» **Exercise data**
----

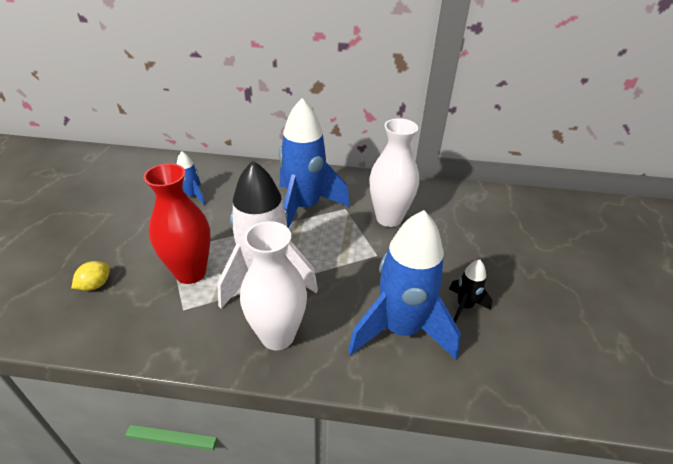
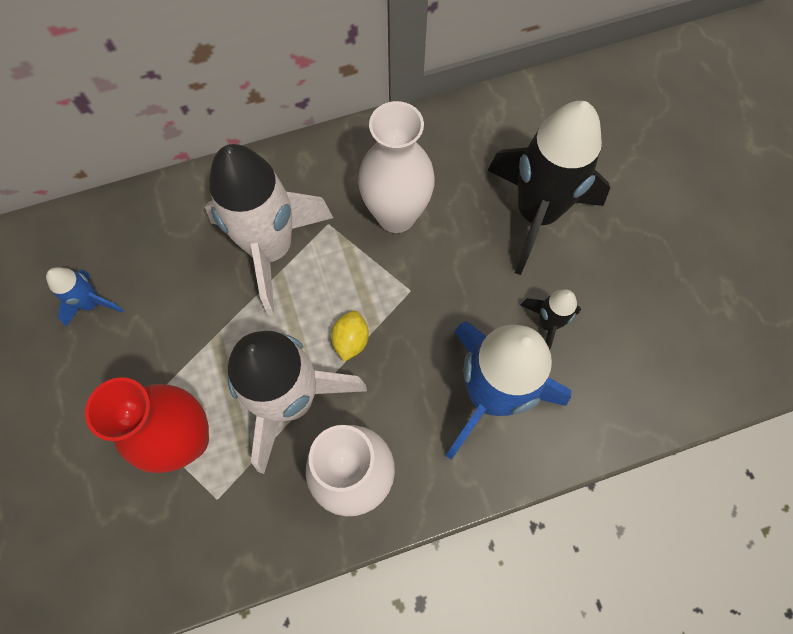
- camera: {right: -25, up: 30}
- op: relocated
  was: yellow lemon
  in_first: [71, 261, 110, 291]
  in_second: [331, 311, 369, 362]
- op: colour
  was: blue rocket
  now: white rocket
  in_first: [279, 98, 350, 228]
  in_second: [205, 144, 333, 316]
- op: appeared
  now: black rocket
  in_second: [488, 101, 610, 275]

----

» **What you will do**
Each line from the one containing "now: white rocket" to the close of the records must appear in the output exactly, and no other line.

» **Answer to this task**
  now: white rocket
  in_first: [279, 98, 350, 228]
  in_second: [205, 144, 333, 316]
- op: appeared
  now: black rocket
  in_second: [488, 101, 610, 275]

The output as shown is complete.